### Dataset excerpts
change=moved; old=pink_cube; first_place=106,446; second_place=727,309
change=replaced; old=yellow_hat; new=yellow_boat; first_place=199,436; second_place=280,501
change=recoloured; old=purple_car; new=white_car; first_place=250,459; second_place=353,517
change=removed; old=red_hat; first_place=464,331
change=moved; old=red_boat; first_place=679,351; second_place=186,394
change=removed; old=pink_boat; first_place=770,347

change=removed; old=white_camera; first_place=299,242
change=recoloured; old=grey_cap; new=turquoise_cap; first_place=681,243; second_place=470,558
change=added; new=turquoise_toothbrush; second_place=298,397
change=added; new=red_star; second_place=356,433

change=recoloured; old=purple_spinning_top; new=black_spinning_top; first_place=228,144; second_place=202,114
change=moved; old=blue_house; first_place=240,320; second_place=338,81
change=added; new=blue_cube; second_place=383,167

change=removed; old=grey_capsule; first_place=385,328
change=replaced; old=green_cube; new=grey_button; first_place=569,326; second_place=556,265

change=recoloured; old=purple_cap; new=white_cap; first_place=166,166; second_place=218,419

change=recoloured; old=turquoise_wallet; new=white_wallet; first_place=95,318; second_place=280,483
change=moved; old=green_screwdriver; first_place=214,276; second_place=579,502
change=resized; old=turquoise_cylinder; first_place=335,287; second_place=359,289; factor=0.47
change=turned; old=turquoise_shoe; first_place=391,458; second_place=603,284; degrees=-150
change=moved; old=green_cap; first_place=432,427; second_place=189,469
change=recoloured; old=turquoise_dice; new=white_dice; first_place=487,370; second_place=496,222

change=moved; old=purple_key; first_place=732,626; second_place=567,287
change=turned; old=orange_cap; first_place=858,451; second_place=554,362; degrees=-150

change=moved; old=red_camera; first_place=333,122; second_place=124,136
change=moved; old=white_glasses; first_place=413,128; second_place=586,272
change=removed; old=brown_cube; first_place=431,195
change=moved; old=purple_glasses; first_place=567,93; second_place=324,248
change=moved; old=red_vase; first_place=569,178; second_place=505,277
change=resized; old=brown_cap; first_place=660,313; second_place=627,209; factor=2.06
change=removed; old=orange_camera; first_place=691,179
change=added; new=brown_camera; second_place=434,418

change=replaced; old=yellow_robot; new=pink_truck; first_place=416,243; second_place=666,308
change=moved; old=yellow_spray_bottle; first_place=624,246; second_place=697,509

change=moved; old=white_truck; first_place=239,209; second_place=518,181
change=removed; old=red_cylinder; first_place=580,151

### Work required
Your answer should be the lines above, from the line containing "change=removed; old=red_hat; first_place=464,331" up to and including the line containing "change=moved; old=red_boat; first_place=679,351;", reproduced exactly and with nothing else.

### Solution to this task
change=removed; old=red_hat; first_place=464,331
change=moved; old=red_boat; first_place=679,351; second_place=186,394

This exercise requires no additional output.